------ DATA PROVIDED ------
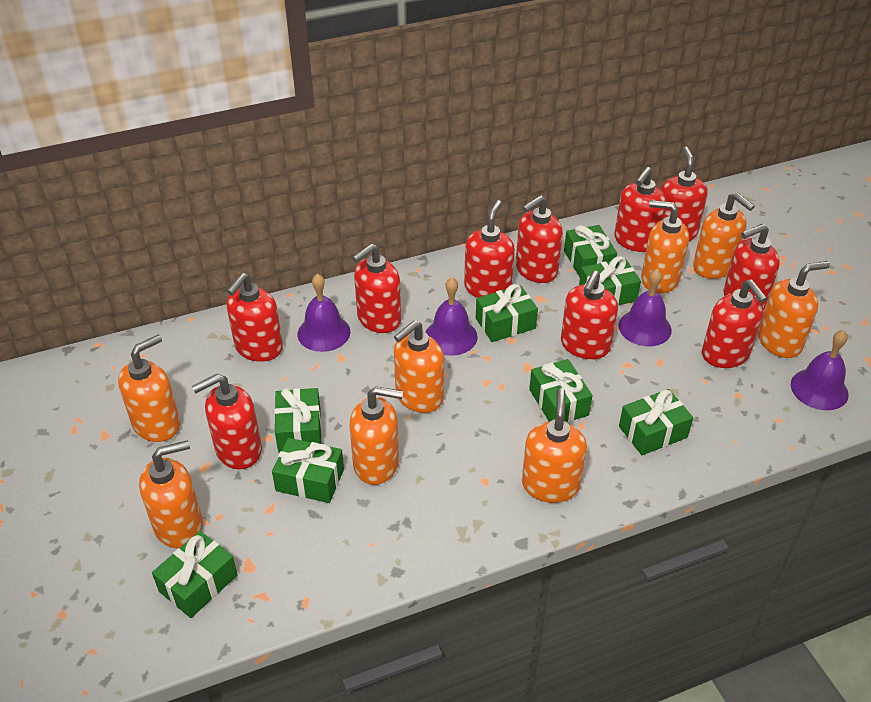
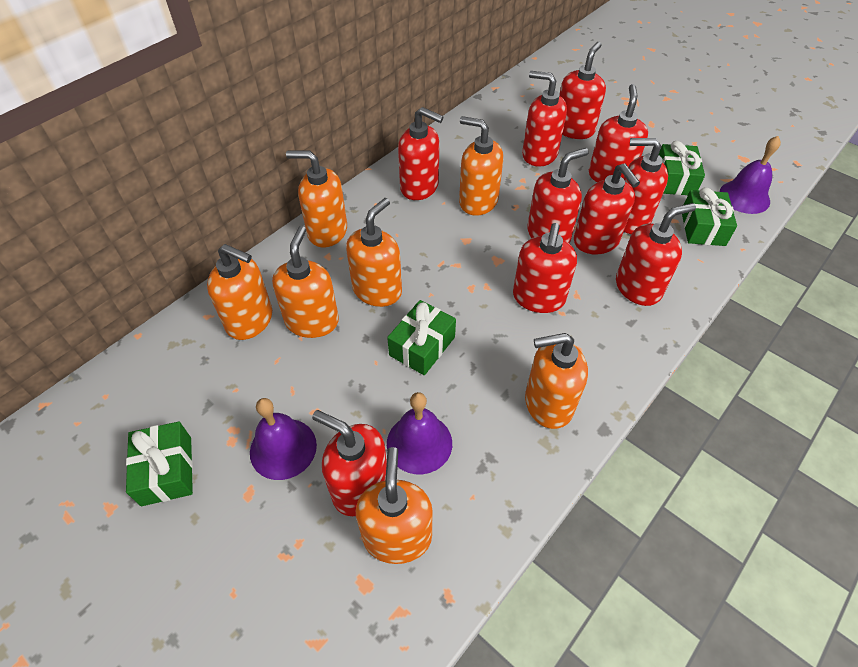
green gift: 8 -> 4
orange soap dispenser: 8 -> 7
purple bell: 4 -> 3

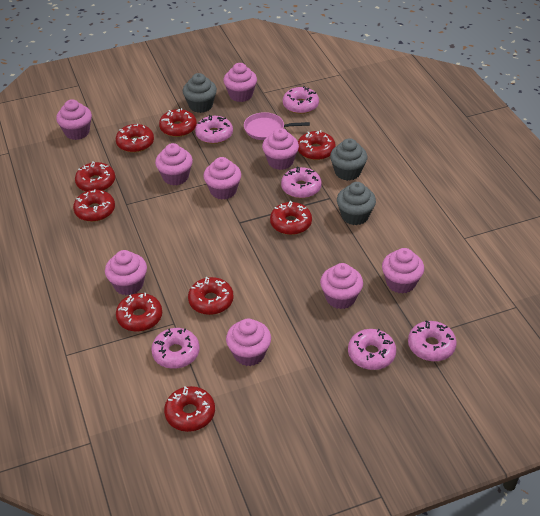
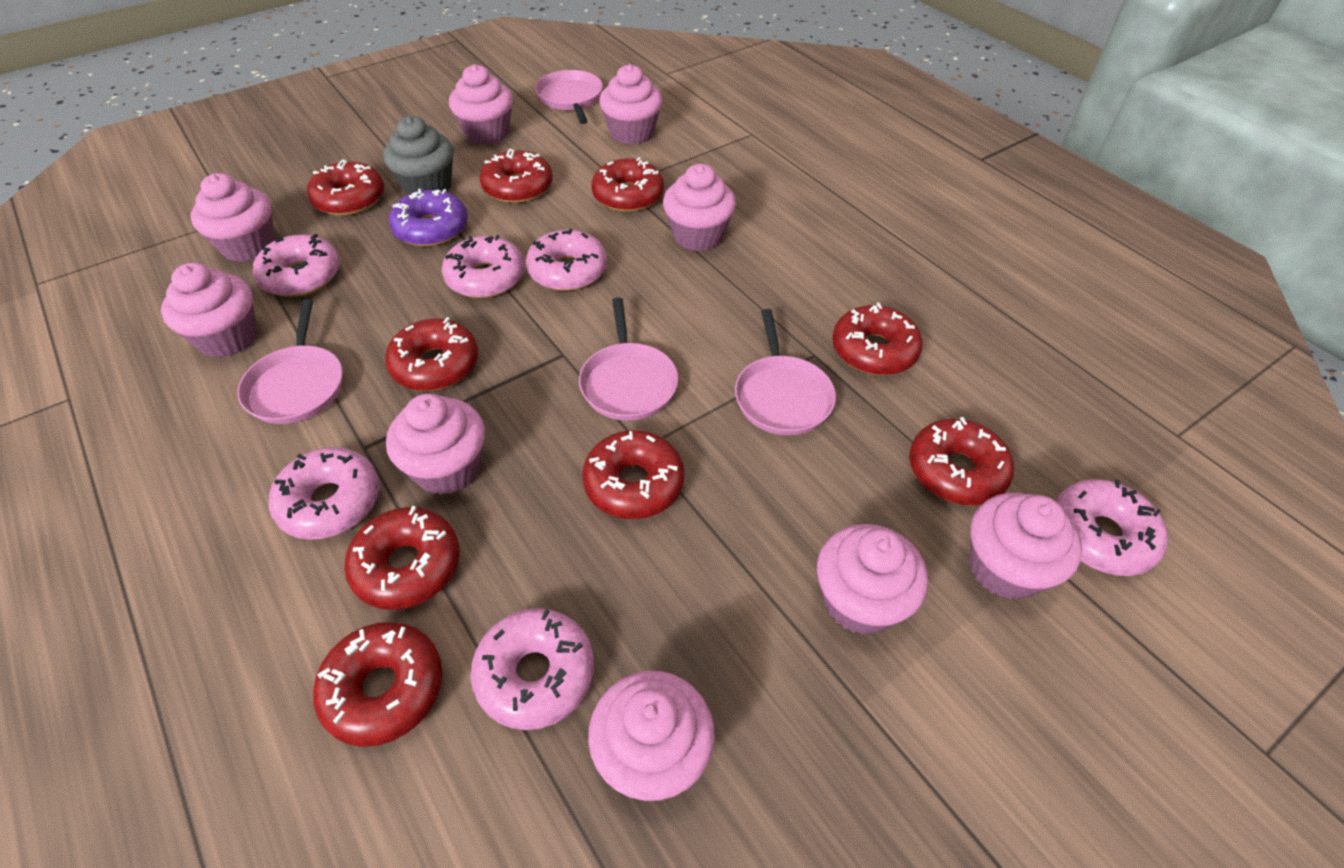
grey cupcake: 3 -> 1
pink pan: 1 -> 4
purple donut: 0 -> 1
------
If an entry contains an image, print the rest of that entry exactly and leave the image out.

green gift: 8 -> 4
orange soap dispenser: 8 -> 7
purple bell: 4 -> 3

grey cupcake: 3 -> 1
pink pan: 1 -> 4
purple donut: 0 -> 1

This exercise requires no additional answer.